■ EXERCISE BRIEF ■
Take the lines below from the one with "TOF1 pin XSHUT: D0 -> D10" through the one with "TOF1 pin SCL: D0 -> D5" and retype them exactly. Include nothing else, and no pictures.

(Stored entries)
BEGIN
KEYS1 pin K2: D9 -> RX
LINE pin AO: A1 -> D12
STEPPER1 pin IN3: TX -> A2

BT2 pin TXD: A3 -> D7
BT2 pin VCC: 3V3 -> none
END
BEGIN
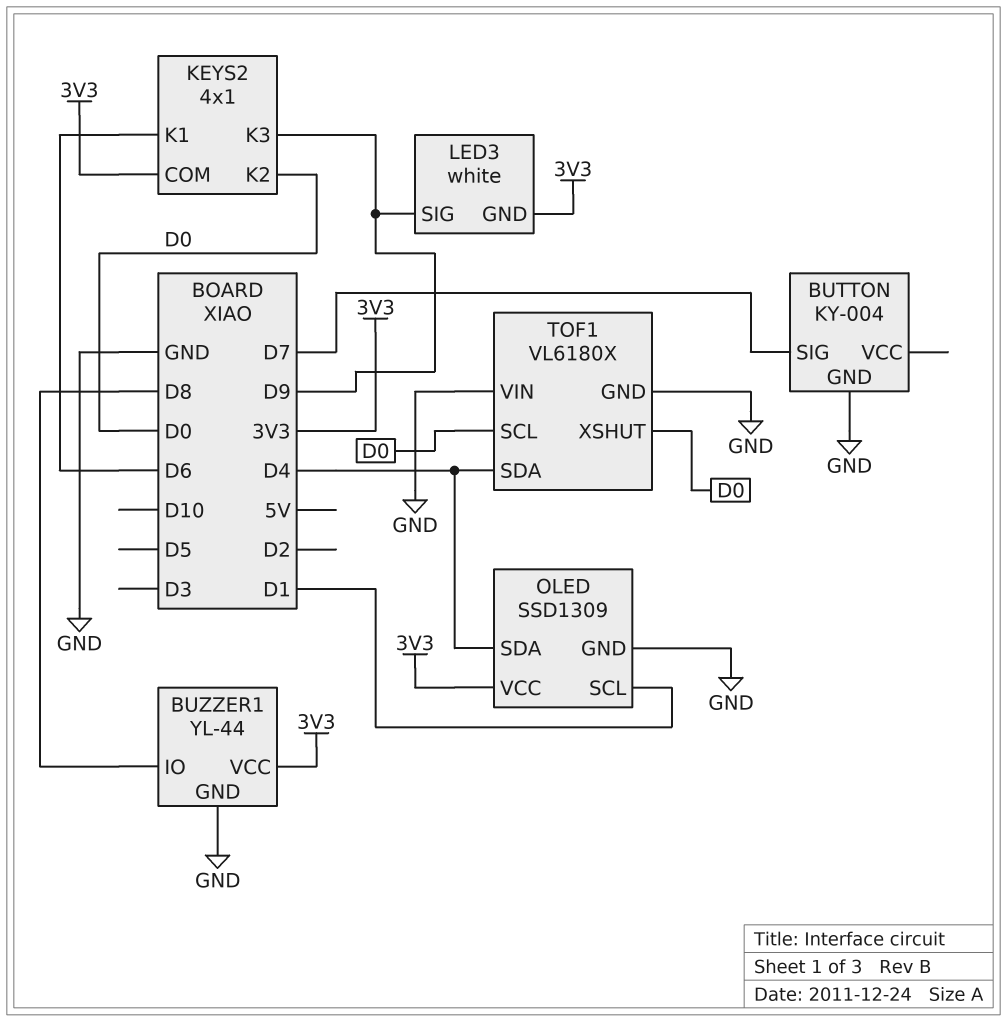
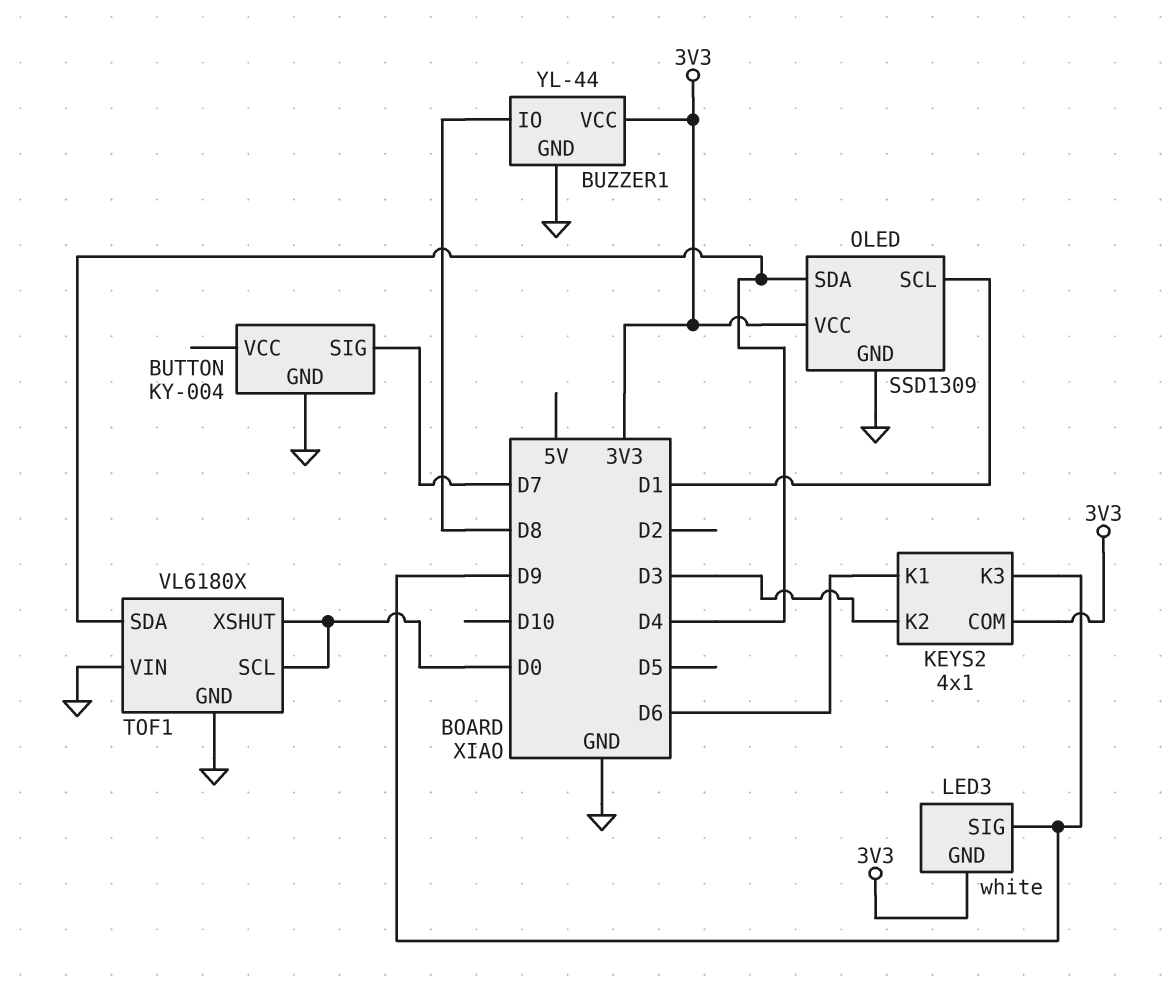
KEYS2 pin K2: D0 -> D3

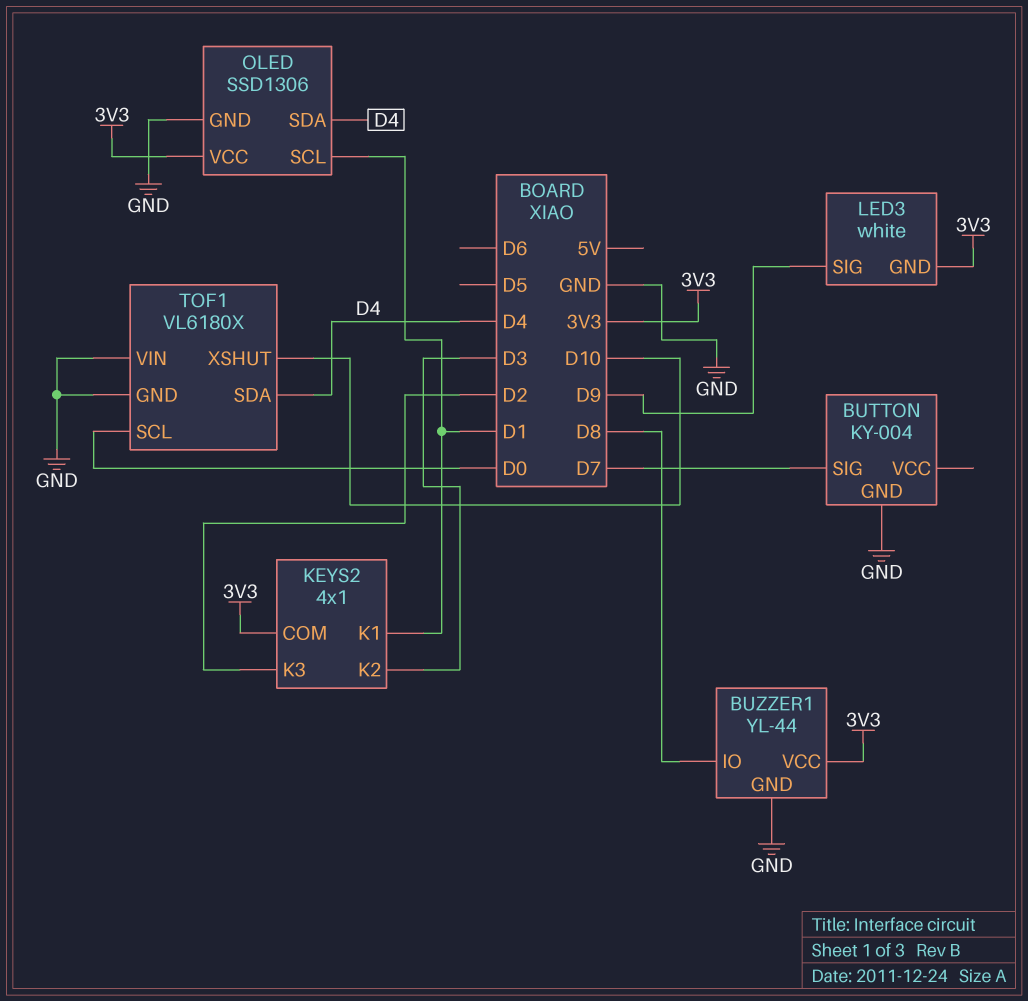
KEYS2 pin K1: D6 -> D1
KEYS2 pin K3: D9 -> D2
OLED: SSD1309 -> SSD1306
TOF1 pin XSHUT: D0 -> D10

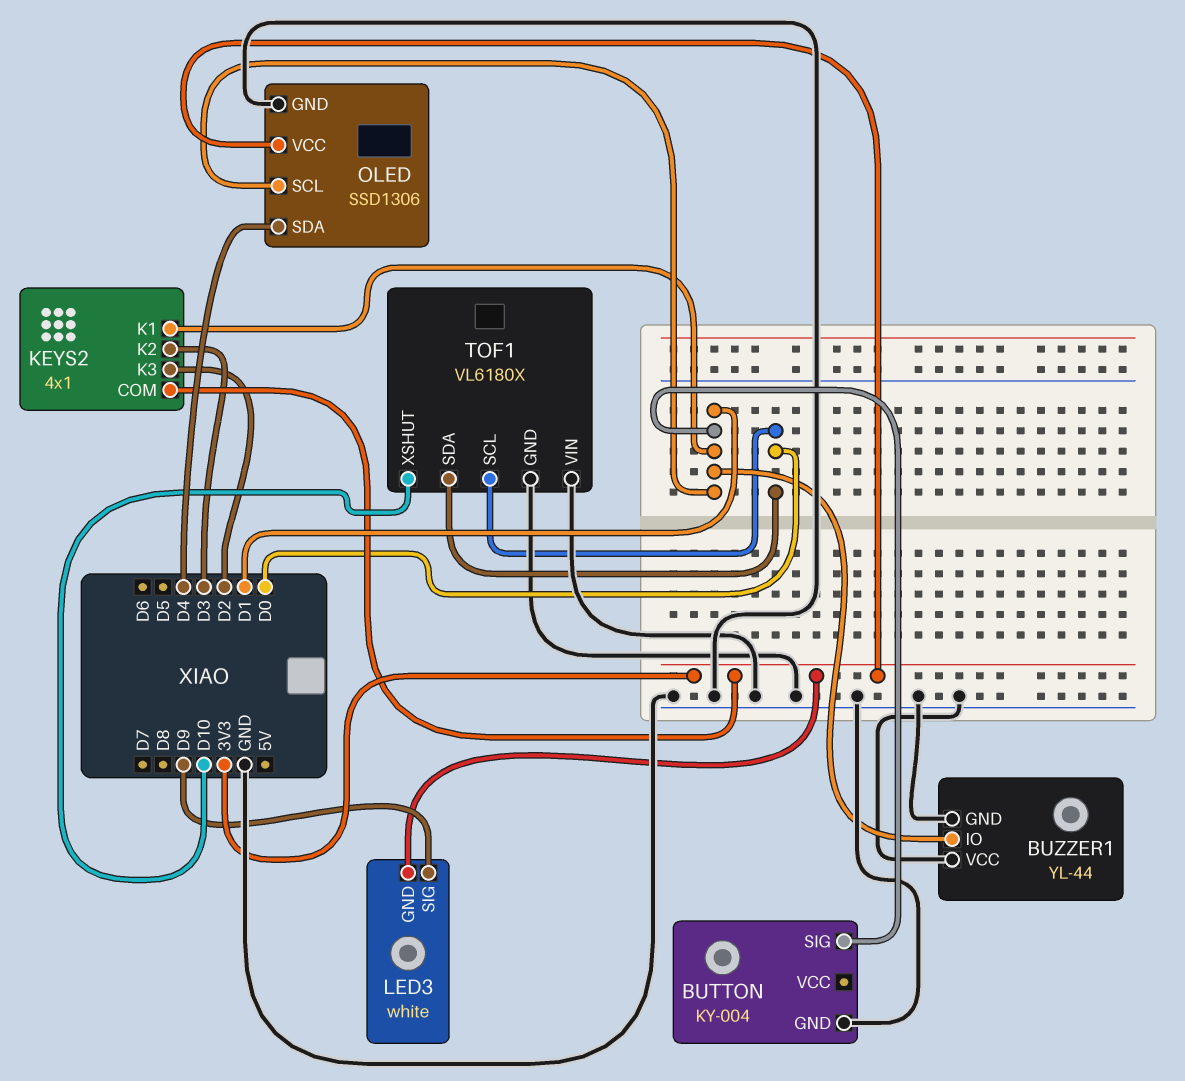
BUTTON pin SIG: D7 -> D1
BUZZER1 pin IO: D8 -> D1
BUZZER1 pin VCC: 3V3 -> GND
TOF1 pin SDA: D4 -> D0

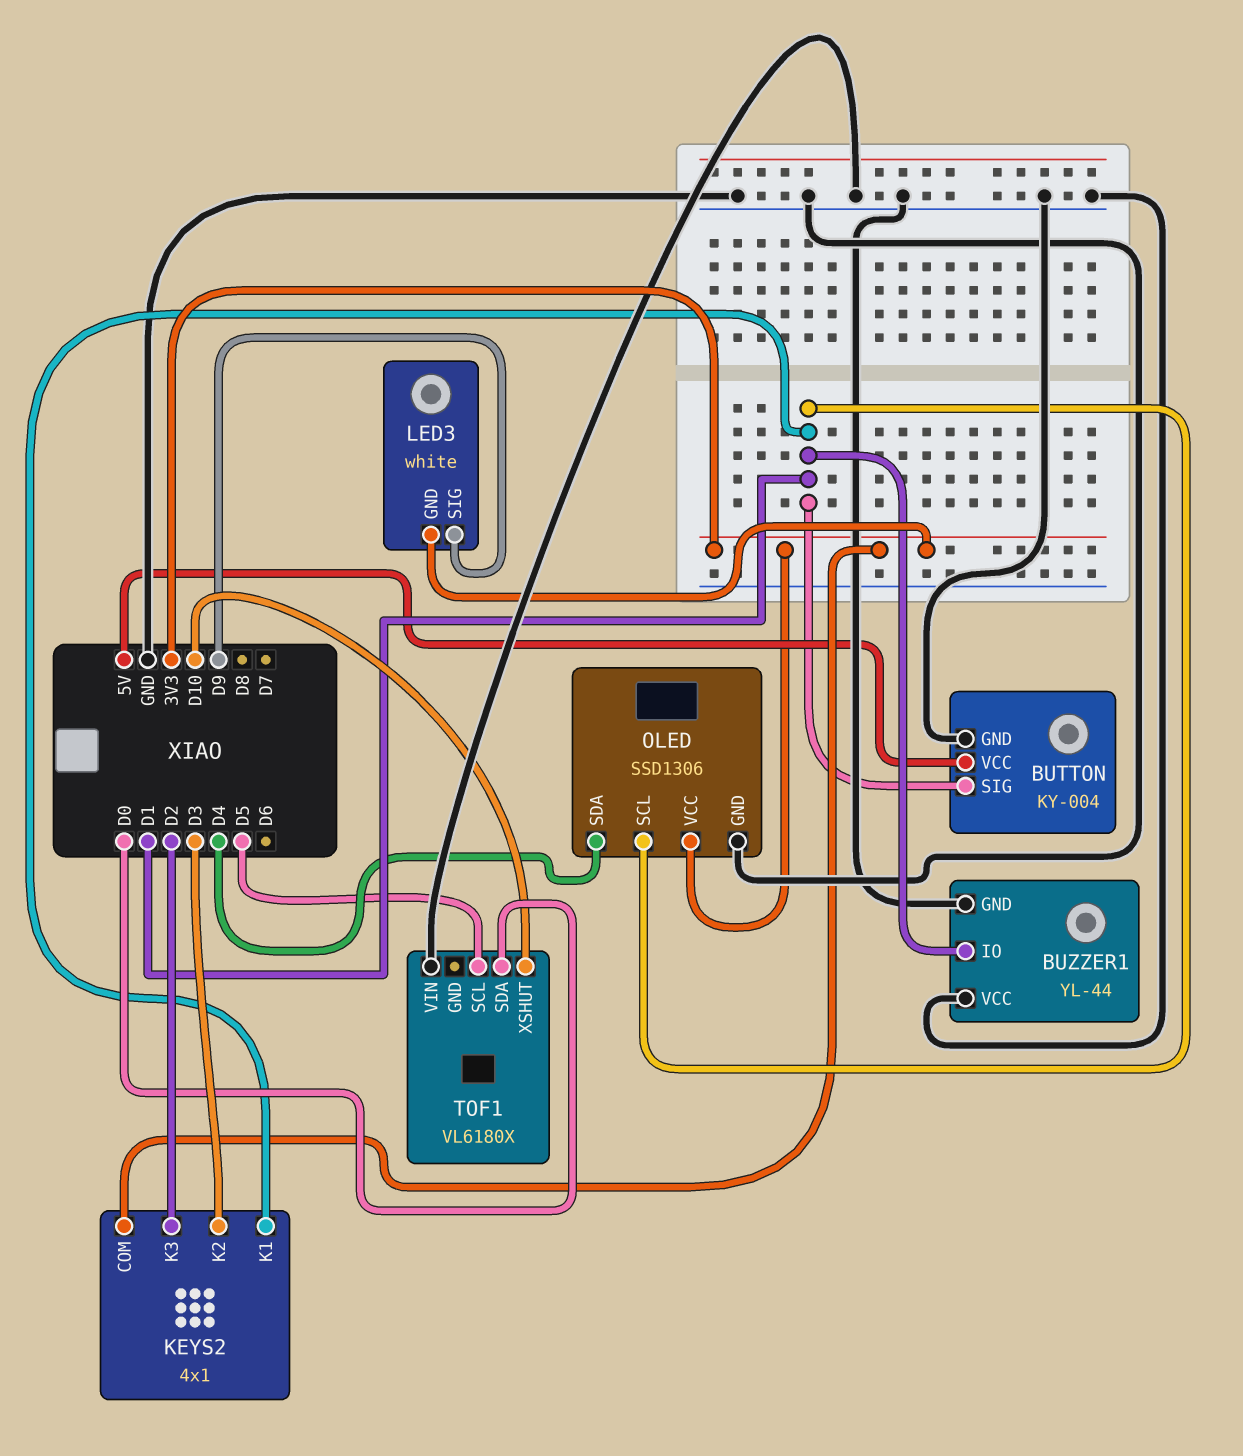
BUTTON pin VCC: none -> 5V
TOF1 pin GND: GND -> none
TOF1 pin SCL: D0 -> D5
END
■ WRITTEN SOLUTION ■
TOF1 pin XSHUT: D0 -> D10

BUTTON pin SIG: D7 -> D1
BUZZER1 pin IO: D8 -> D1
BUZZER1 pin VCC: 3V3 -> GND
TOF1 pin SDA: D4 -> D0

BUTTON pin VCC: none -> 5V
TOF1 pin GND: GND -> none
TOF1 pin SCL: D0 -> D5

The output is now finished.